WORK ORDER: Whenever a line in the data contains "cake", show that line.

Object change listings

Start of Block

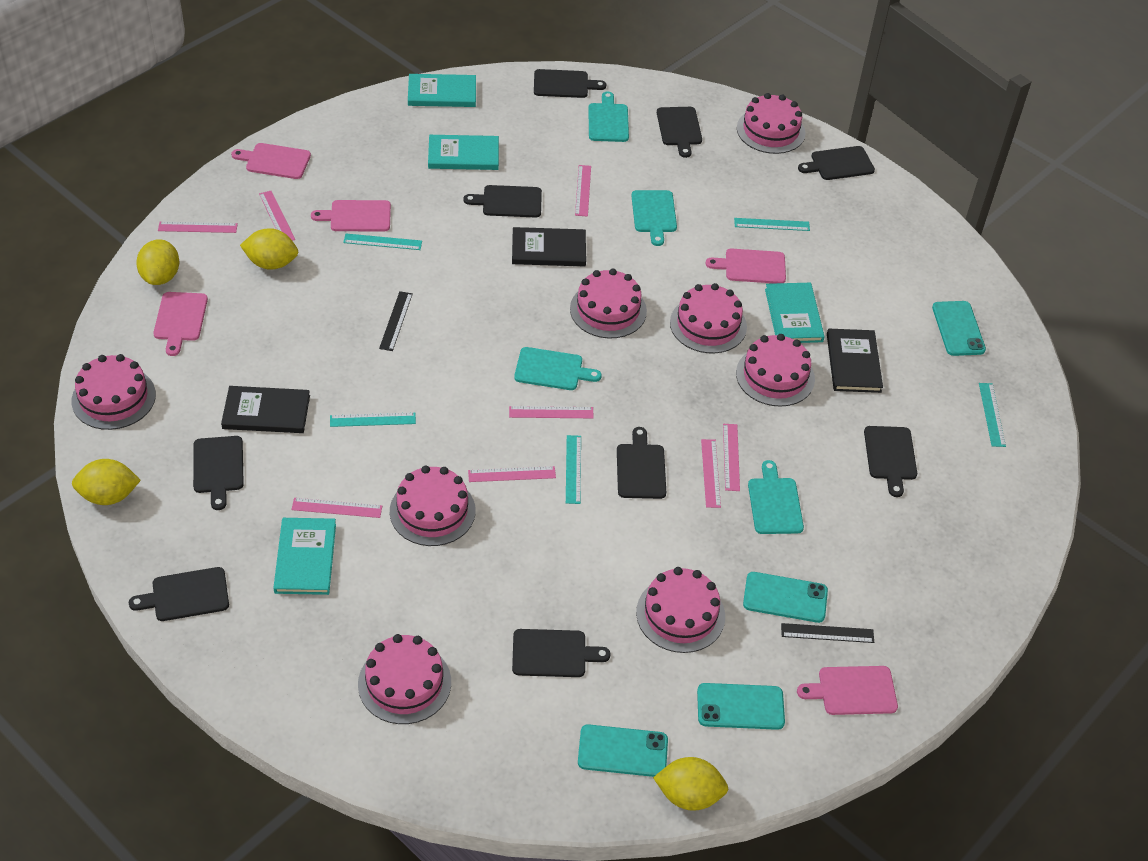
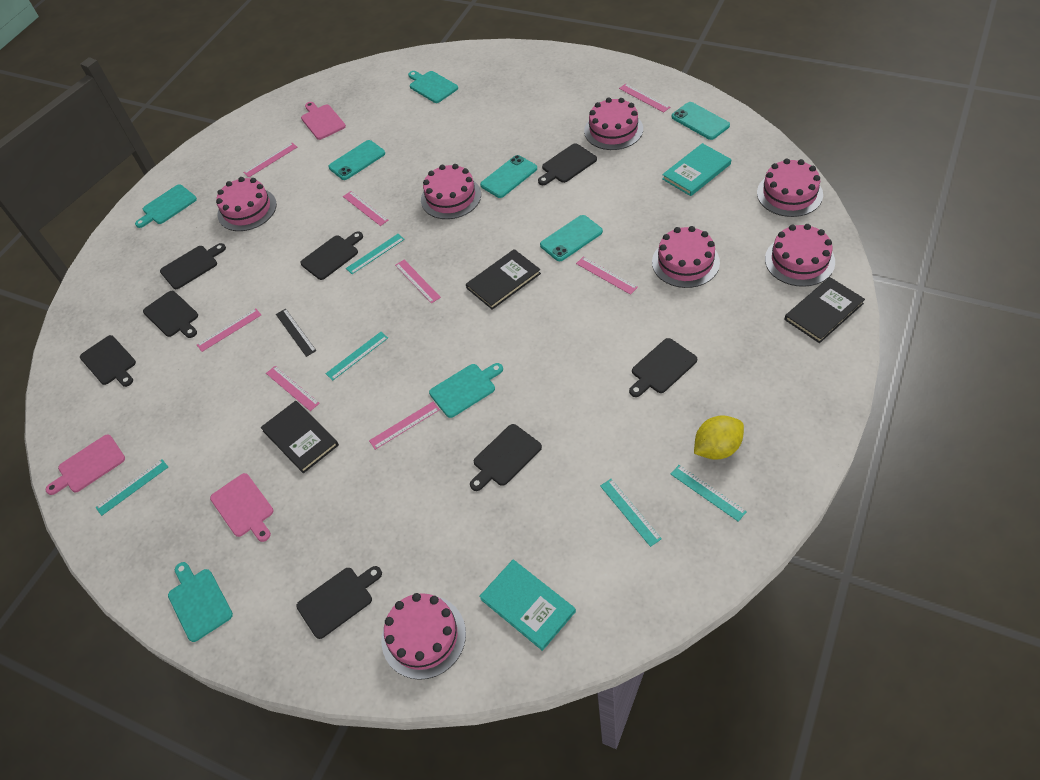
black cutting board: 9 -> 8
black ruler: 2 -> 1
pink cake: 8 -> 7
pink cutting board: 5 -> 3
turquoise book: 4 -> 2
yellow lemon: 4 -> 1

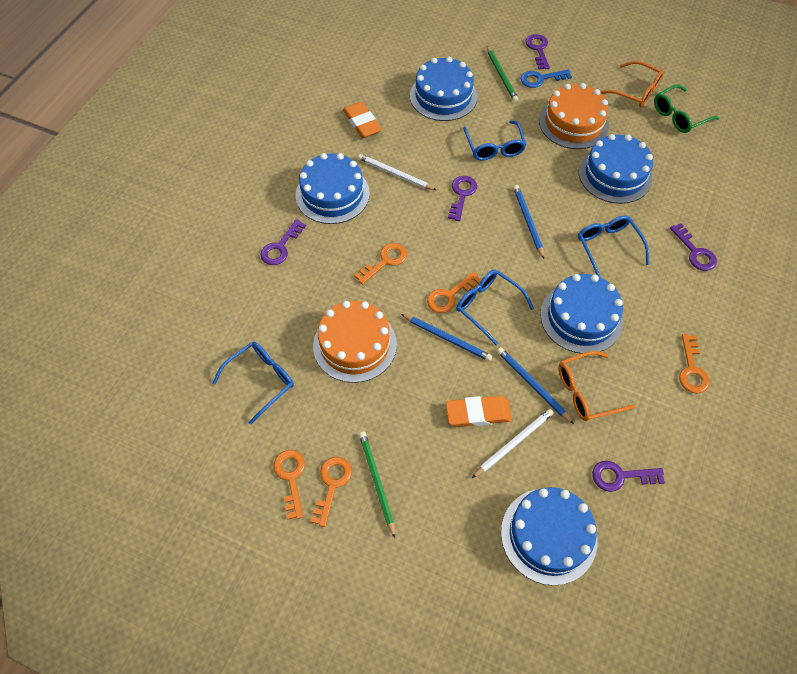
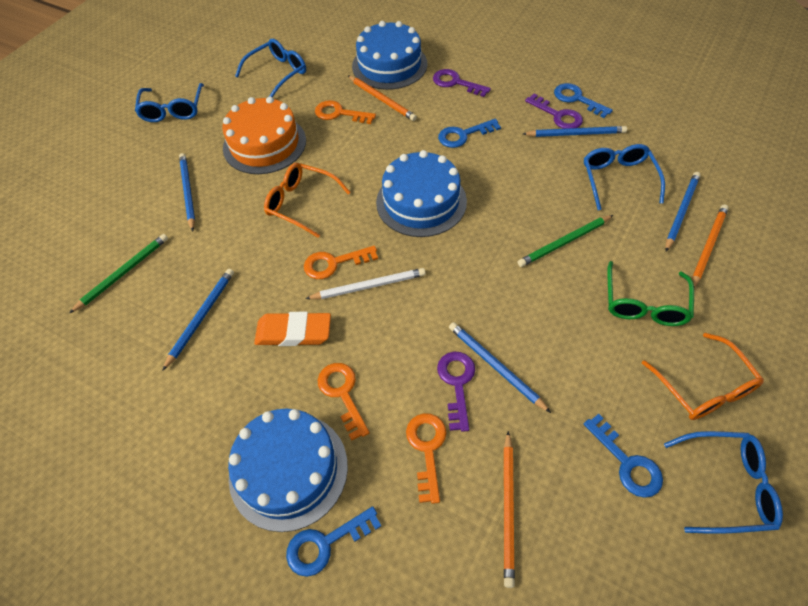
blue cake: 5 -> 3
blue key: 1 -> 4
blue pencil: 3 -> 5
orange cake: 2 -> 1
orange eraser: 2 -> 1
orange key: 5 -> 4
orange pencil: 0 -> 3
purple key: 5 -> 3
white pencil: 2 -> 1

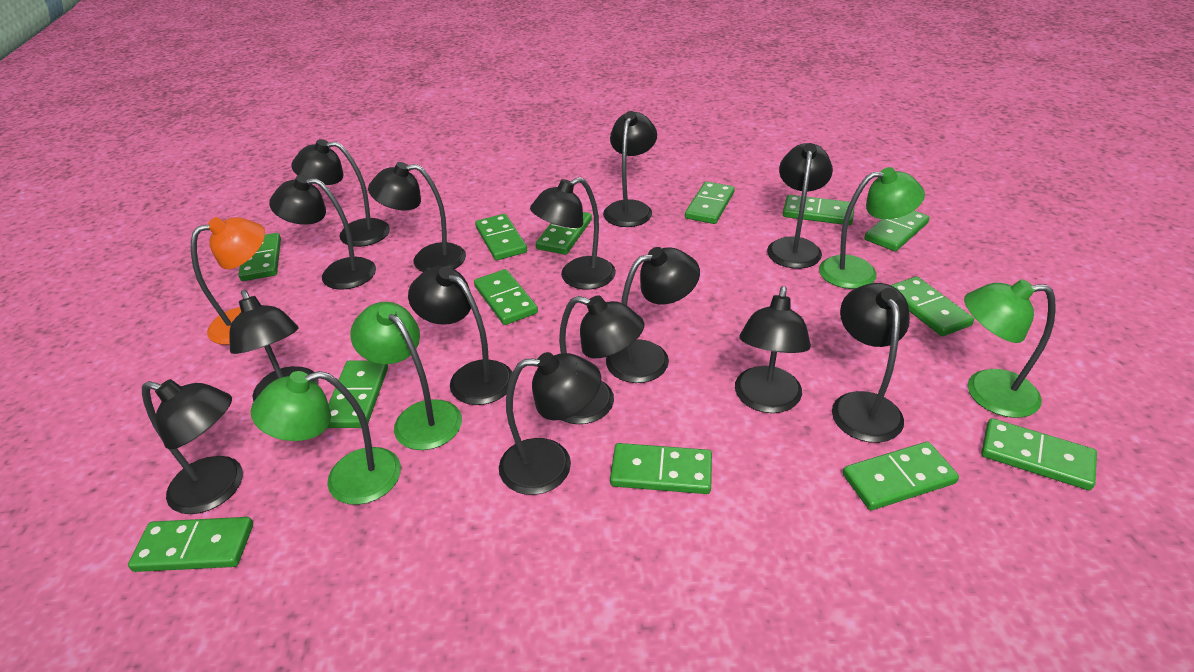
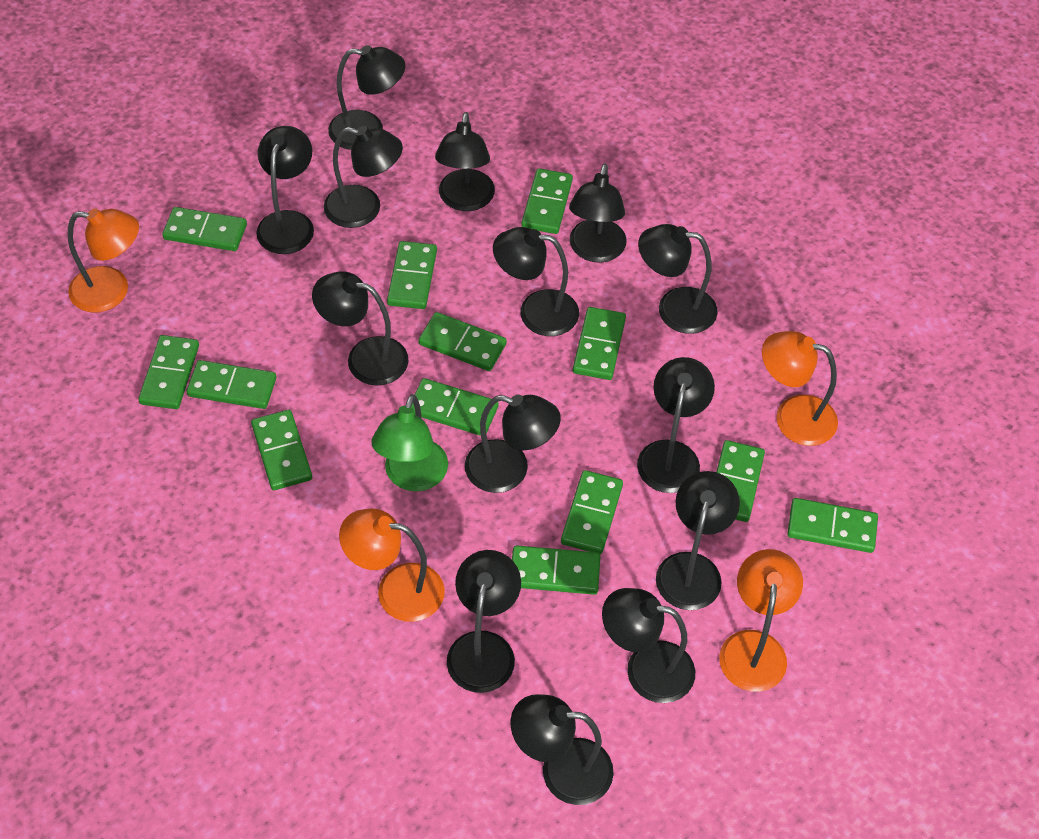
green lamp: 4 -> 1
orange lamp: 1 -> 4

End of Block

EXERCISE RESULT:
pink cake: 8 -> 7
blue cake: 5 -> 3
orange cake: 2 -> 1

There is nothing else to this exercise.